** begin Input records **

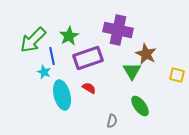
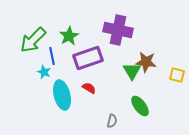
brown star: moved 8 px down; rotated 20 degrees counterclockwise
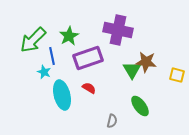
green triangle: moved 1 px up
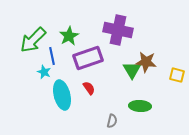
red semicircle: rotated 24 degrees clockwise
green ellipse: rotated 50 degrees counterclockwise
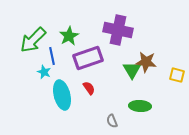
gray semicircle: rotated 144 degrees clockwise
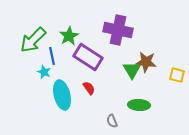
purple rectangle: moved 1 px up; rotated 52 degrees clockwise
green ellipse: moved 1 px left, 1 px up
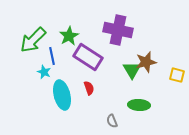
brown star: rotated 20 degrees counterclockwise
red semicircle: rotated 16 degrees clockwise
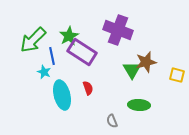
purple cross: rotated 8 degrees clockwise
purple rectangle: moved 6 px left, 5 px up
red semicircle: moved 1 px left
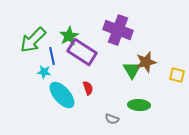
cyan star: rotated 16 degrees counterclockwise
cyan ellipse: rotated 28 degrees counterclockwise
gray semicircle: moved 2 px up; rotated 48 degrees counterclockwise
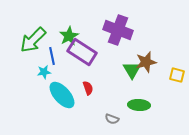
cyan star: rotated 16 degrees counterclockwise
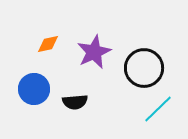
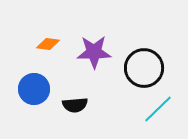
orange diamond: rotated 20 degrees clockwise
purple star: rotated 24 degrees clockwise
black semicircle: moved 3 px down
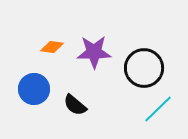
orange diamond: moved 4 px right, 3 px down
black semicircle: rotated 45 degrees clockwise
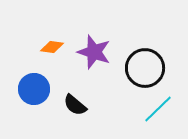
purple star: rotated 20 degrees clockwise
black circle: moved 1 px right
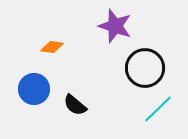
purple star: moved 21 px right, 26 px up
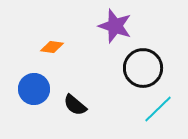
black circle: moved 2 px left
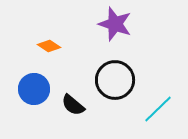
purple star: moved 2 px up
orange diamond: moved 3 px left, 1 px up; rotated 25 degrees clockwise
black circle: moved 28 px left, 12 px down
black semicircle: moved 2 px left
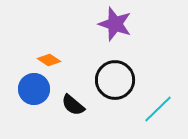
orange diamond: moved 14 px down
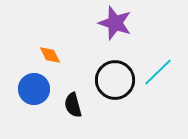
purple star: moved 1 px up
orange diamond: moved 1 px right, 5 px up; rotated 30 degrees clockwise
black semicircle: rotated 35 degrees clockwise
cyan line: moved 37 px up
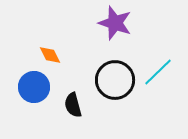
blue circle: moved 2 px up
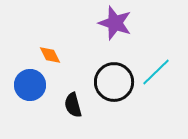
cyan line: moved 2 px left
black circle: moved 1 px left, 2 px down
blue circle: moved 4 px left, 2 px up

** end Input records **

▶ **Problem details**
Please copy every line of the records above word for word, leaving out the pictures.

▶ **Solution to this problem**
brown star: moved 8 px down; rotated 20 degrees counterclockwise
green triangle: moved 1 px up
red semicircle: rotated 24 degrees clockwise
green ellipse: rotated 50 degrees counterclockwise
gray semicircle: rotated 144 degrees clockwise
purple rectangle: moved 1 px up; rotated 52 degrees clockwise
green ellipse: moved 1 px left, 1 px up
brown star: rotated 20 degrees counterclockwise
red semicircle: rotated 16 degrees clockwise
purple cross: rotated 8 degrees clockwise
purple rectangle: moved 6 px left, 5 px up
red semicircle: moved 1 px left
cyan star: rotated 16 degrees counterclockwise
cyan ellipse: rotated 28 degrees counterclockwise
gray semicircle: moved 2 px up; rotated 48 degrees counterclockwise
cyan star: rotated 16 degrees counterclockwise
orange diamond: rotated 20 degrees clockwise
purple star: rotated 24 degrees clockwise
black semicircle: moved 3 px down
orange diamond: moved 4 px right, 3 px down
black semicircle: rotated 45 degrees clockwise
purple star: rotated 20 degrees clockwise
black circle: moved 1 px right
purple star: moved 21 px right, 26 px up
black circle: moved 2 px left
purple star: moved 2 px up
orange diamond: moved 3 px left, 1 px up; rotated 25 degrees clockwise
black circle: moved 28 px left, 12 px down
black semicircle: moved 2 px left
orange diamond: moved 14 px down
purple star: moved 1 px up
orange diamond: moved 1 px right, 5 px up; rotated 30 degrees clockwise
black semicircle: rotated 35 degrees clockwise
cyan line: moved 37 px up
blue circle: moved 2 px up
cyan line: moved 2 px left
black circle: moved 1 px left, 2 px down
blue circle: moved 4 px left, 2 px up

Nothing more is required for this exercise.